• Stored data
★ ★ ★ ★ ★ ★ ★

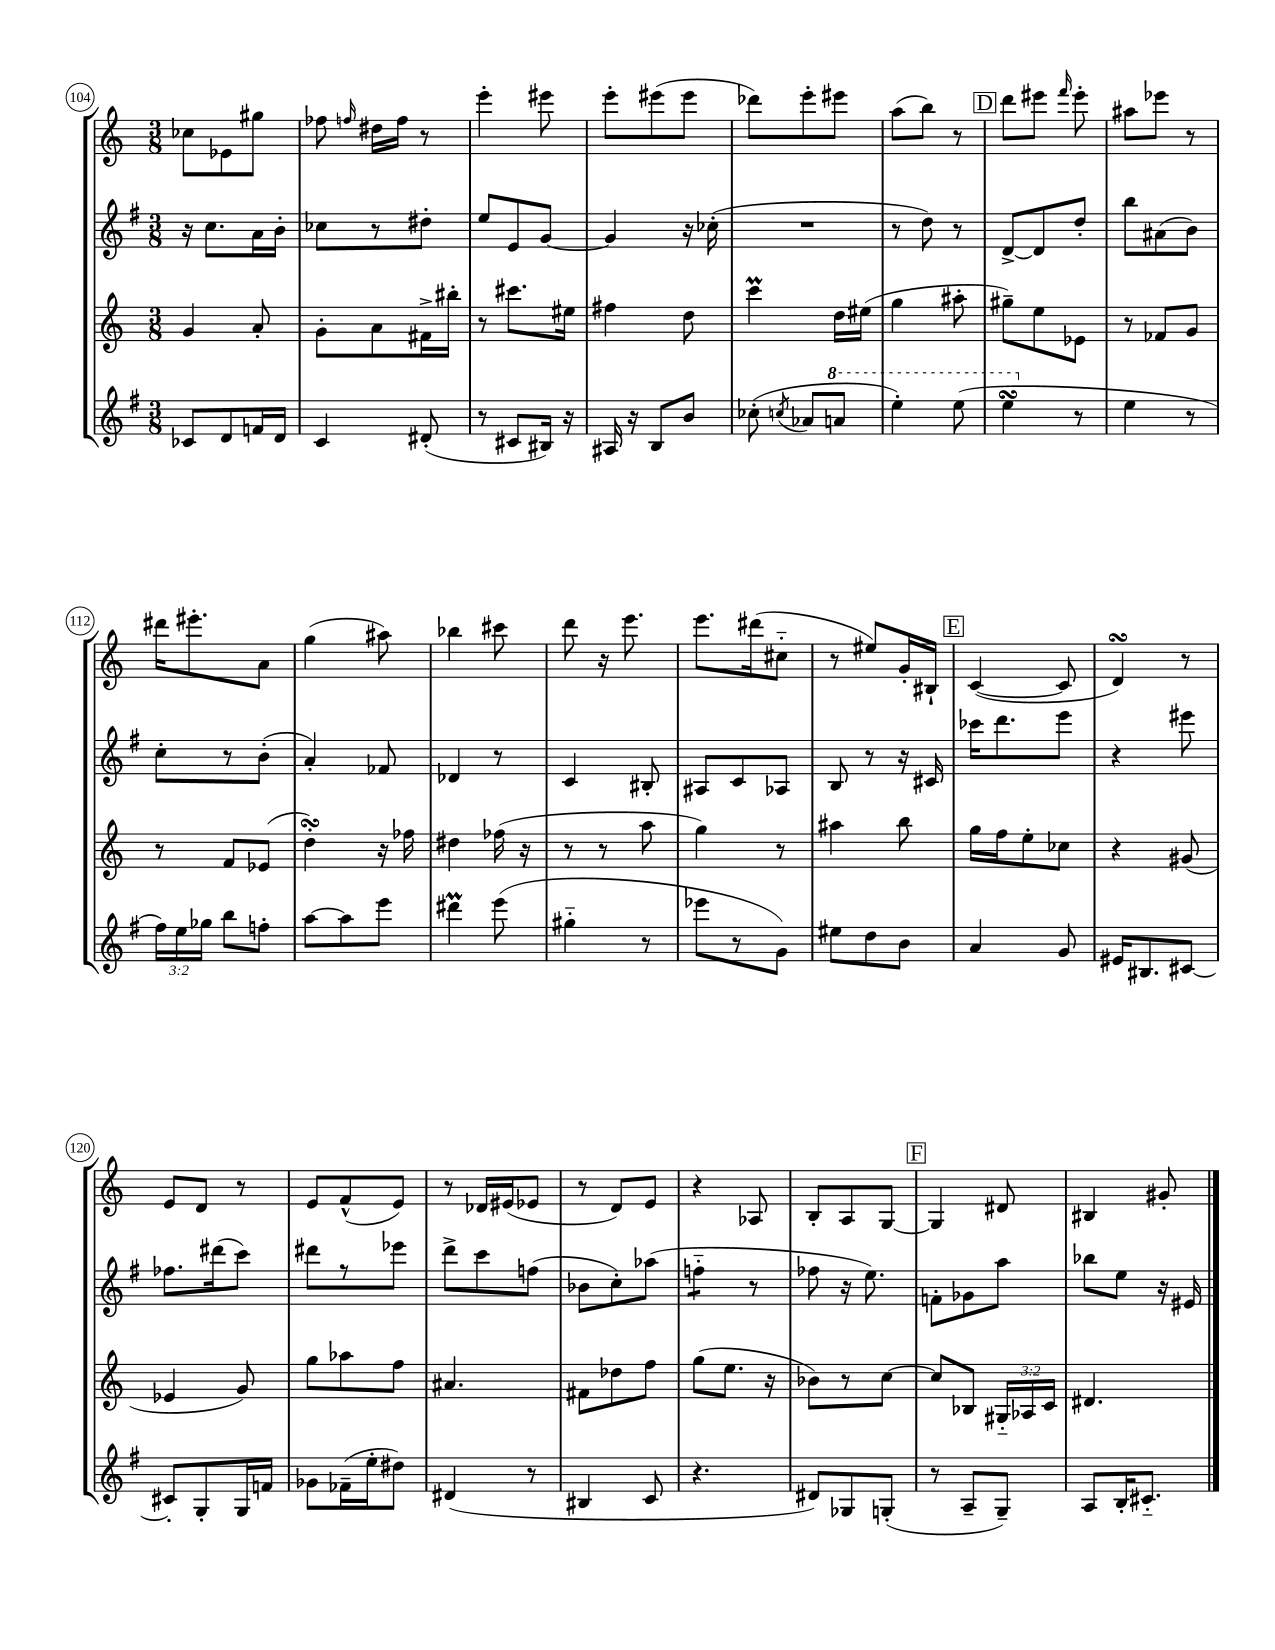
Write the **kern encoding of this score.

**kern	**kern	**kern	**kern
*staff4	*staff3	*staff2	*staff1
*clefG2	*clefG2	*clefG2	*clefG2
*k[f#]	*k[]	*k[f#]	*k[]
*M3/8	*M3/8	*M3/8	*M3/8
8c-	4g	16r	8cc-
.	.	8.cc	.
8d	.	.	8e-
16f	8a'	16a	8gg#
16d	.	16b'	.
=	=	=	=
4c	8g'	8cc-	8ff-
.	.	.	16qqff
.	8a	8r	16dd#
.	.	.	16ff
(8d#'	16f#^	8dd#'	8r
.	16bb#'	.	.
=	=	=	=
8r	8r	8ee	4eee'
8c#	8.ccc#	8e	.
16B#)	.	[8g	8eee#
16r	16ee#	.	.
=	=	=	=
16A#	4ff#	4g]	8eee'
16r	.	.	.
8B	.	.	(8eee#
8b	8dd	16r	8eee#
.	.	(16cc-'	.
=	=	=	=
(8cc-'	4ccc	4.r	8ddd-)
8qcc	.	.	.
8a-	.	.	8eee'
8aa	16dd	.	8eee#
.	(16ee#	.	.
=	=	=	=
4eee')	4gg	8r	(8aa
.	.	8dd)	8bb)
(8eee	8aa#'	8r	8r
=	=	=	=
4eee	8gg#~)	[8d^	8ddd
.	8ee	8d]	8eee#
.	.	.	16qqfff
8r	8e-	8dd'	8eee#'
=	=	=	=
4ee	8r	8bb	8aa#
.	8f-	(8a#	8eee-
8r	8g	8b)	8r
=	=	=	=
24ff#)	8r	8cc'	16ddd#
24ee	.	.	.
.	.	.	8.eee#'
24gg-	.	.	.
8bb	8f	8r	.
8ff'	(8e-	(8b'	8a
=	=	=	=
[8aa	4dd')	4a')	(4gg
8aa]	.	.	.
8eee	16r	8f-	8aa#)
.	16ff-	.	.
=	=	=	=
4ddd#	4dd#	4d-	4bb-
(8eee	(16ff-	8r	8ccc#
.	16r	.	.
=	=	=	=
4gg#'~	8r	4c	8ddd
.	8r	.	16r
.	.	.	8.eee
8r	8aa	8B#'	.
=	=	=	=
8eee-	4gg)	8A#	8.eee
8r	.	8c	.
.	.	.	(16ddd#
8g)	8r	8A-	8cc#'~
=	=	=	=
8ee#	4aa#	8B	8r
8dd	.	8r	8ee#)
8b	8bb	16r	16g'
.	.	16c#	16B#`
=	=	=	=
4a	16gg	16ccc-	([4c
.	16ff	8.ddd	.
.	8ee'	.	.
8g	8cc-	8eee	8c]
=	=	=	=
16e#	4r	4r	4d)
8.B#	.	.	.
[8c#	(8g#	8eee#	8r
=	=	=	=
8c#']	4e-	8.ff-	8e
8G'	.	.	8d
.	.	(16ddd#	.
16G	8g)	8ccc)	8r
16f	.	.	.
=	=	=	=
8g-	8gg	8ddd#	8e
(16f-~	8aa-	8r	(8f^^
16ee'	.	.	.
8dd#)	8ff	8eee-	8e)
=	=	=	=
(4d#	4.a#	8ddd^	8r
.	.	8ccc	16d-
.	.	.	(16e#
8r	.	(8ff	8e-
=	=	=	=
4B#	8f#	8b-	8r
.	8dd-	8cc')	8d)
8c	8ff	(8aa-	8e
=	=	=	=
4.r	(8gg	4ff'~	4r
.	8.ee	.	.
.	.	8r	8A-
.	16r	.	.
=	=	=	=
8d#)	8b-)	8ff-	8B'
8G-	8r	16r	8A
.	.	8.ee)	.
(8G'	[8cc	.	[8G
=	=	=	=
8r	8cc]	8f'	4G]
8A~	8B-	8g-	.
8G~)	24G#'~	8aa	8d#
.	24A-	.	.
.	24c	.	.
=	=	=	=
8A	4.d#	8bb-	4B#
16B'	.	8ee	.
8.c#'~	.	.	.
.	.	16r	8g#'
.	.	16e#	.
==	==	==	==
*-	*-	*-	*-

★ ★ ★ ★ ★ ★ ★

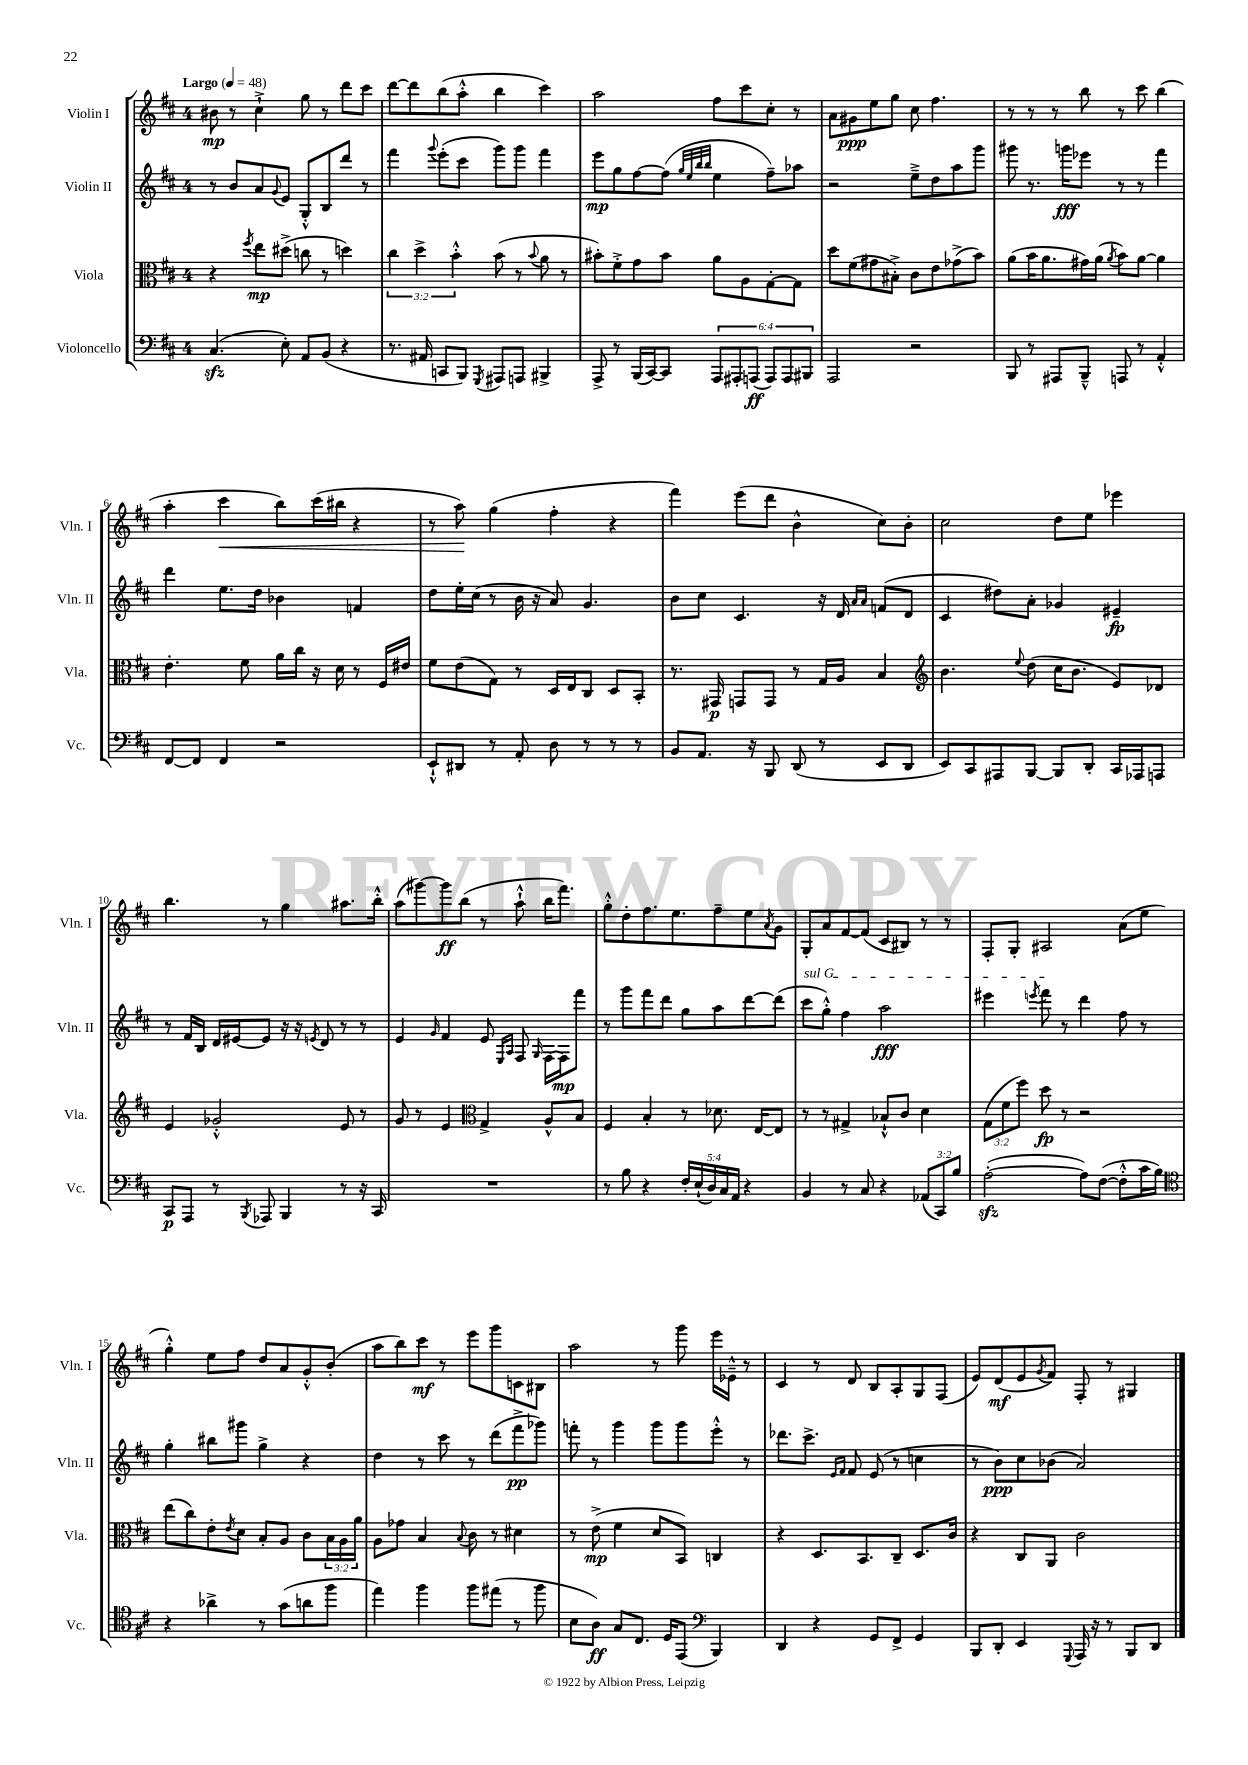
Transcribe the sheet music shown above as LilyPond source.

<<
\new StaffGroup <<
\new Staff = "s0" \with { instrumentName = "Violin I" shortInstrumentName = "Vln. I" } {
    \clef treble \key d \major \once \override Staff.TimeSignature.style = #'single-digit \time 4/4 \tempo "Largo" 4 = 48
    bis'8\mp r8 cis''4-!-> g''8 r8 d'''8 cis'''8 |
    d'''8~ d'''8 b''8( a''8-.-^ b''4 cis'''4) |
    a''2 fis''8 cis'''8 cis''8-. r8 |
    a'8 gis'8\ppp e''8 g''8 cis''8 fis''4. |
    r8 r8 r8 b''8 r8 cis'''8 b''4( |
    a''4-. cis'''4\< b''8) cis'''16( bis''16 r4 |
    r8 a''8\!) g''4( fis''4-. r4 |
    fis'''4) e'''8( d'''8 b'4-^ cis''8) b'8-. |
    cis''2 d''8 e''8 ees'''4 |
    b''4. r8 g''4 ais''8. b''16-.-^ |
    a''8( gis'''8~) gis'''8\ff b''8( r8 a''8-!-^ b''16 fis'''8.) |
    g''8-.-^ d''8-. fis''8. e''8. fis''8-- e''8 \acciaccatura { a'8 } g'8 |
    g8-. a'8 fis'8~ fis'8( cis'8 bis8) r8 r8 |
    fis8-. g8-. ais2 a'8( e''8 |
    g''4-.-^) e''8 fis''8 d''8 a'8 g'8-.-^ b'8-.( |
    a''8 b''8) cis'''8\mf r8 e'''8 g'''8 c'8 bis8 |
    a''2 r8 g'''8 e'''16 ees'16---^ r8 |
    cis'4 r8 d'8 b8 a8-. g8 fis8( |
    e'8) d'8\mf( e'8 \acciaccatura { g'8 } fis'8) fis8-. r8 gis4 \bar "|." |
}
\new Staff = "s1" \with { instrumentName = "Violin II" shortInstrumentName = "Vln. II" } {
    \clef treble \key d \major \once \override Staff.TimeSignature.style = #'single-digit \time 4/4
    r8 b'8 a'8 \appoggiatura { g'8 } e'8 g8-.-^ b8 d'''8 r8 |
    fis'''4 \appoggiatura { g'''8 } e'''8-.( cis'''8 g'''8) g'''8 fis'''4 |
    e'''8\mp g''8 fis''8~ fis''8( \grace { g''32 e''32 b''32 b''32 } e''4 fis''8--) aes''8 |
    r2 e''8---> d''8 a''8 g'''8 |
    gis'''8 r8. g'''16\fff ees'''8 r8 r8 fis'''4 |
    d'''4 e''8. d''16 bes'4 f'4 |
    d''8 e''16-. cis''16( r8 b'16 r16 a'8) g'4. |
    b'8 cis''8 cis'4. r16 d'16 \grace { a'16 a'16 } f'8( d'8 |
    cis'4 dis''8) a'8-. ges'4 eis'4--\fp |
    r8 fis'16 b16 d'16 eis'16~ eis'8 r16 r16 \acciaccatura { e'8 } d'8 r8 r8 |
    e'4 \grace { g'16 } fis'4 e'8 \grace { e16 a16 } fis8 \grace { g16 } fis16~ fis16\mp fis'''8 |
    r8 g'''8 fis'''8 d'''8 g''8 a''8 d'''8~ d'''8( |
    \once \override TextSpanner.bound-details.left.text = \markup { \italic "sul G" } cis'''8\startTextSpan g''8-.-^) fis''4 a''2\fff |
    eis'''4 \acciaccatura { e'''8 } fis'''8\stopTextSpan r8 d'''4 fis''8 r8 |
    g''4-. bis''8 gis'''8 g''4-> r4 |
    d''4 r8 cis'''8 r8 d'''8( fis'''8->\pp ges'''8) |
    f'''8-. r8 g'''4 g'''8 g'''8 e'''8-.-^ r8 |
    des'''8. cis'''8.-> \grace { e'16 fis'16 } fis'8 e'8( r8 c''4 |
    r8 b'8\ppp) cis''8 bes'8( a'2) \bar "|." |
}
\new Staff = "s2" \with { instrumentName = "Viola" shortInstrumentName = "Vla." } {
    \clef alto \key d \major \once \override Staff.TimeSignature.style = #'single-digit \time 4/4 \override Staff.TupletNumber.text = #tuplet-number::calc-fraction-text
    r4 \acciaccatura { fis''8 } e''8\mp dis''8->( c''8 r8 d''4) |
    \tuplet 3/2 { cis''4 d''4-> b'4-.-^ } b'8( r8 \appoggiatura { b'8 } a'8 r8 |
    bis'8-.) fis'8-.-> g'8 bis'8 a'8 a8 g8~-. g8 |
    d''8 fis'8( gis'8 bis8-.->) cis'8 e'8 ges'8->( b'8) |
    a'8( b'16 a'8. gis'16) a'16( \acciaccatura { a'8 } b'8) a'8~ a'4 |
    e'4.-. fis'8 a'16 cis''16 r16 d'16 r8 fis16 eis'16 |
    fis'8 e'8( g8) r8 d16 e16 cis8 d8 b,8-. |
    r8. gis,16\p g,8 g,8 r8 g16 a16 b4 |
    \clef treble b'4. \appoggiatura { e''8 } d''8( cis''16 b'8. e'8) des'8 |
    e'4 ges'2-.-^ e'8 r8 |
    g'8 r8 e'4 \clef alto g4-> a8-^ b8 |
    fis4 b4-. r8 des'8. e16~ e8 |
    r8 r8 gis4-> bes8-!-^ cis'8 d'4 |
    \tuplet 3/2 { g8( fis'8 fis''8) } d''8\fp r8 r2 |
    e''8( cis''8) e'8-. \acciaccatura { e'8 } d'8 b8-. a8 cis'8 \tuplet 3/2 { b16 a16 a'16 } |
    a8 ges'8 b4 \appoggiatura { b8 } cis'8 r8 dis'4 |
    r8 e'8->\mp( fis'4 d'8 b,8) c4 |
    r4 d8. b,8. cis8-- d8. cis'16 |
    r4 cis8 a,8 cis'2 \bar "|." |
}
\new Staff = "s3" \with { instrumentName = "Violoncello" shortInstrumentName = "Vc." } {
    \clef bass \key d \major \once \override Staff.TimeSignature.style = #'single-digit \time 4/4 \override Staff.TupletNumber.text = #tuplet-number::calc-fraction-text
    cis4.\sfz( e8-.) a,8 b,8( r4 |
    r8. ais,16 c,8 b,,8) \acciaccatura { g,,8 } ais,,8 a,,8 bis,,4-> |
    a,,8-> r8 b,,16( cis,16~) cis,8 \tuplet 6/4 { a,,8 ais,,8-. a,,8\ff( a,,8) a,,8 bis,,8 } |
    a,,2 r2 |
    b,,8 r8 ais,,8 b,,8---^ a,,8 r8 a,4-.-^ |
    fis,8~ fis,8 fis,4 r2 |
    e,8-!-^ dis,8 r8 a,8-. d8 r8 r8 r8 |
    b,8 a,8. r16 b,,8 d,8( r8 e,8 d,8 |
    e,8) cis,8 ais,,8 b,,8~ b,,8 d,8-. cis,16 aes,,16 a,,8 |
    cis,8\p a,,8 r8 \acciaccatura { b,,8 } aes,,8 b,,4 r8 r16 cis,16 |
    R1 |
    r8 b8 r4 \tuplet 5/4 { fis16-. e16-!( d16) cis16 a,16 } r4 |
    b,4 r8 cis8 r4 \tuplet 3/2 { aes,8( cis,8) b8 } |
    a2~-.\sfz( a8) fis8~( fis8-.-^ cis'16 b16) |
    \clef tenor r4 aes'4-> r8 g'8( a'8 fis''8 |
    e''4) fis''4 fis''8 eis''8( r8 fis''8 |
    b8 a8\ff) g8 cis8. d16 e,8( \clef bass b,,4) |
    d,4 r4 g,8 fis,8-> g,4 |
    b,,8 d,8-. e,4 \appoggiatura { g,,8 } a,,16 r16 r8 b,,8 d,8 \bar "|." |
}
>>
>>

★ ★ ★ ★ ★ ★ ★

• PROBLEM TO WORK ON
Gather each line of the records above that contains the string "bass", and copy those lines out in full.

• THE RESPONSE
    \clef bass \key d \major \once \override Staff.TimeSignature.style = #'single-digit \time 4/4 \override Staff.TupletNumber.text = #tuplet-number::calc-fraction-text
    b8 a8\ff) g8 cis8. d16 e,8( \clef bass b,,4) |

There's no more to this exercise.